• [EXERCISE OBJECTIVE] Reproduce the first line of the entries that follow and each later line, word for word, ending with the one containing "pos1: [137, 187]".

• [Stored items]
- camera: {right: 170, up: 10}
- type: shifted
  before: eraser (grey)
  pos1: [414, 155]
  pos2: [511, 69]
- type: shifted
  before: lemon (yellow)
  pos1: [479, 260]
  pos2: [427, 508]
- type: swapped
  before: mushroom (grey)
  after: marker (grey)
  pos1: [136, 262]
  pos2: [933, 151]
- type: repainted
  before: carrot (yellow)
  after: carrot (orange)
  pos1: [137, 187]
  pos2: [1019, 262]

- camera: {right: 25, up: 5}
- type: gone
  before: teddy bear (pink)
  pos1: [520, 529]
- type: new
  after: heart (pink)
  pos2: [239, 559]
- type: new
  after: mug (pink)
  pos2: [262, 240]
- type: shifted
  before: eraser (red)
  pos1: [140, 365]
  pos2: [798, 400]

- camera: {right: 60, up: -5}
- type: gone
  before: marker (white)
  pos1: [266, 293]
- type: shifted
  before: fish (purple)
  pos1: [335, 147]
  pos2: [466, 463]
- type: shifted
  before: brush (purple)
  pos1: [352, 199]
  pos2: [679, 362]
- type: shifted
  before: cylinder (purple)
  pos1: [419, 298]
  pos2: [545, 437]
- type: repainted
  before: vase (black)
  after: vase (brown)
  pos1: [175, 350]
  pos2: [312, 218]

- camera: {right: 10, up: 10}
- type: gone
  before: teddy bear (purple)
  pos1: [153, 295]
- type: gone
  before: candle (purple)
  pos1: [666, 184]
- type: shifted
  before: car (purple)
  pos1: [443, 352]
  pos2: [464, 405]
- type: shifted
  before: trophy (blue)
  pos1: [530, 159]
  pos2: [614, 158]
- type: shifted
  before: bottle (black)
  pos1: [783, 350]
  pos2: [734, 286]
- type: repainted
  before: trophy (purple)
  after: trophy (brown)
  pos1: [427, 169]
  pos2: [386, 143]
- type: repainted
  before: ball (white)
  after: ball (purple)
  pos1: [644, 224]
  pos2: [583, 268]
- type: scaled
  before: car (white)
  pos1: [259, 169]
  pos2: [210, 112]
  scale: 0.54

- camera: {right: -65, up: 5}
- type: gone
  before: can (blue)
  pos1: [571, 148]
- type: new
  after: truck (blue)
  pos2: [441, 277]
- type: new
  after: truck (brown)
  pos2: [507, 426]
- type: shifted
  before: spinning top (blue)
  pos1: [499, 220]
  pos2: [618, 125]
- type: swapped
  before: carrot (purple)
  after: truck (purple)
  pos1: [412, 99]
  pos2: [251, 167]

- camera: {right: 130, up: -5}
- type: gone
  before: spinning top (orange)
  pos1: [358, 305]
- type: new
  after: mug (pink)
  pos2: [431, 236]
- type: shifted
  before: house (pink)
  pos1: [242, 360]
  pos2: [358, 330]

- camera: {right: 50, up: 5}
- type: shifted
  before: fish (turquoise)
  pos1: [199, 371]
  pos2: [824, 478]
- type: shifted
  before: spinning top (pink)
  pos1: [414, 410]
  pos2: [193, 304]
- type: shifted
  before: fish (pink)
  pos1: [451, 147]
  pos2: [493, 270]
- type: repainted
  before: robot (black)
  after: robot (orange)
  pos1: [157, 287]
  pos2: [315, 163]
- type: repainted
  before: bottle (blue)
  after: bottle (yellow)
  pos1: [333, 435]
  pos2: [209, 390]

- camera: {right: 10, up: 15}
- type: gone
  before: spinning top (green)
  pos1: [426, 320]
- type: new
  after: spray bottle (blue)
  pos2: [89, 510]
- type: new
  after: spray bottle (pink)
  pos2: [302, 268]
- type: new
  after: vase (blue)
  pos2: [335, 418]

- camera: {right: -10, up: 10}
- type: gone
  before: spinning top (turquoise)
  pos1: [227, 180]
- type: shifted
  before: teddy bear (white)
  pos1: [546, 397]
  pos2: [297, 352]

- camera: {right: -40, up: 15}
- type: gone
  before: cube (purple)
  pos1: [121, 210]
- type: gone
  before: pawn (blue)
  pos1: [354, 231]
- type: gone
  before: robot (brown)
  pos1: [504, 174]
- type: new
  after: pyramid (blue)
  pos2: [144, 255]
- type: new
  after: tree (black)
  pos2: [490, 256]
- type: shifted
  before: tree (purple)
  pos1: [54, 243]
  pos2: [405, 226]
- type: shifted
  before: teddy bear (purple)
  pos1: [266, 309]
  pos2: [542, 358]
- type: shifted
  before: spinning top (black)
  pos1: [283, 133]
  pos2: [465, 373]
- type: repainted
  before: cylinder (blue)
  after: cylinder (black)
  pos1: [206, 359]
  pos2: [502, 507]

• [OUTPUT FOR THIS TASK]
- camera: {right: 170, up: 10}
- type: shifted
  before: eraser (grey)
  pos1: [414, 155]
  pos2: [511, 69]
- type: shifted
  before: lemon (yellow)
  pos1: [479, 260]
  pos2: [427, 508]
- type: swapped
  before: mushroom (grey)
  after: marker (grey)
  pos1: [136, 262]
  pos2: [933, 151]
- type: repainted
  before: carrot (yellow)
  after: carrot (orange)
  pos1: [137, 187]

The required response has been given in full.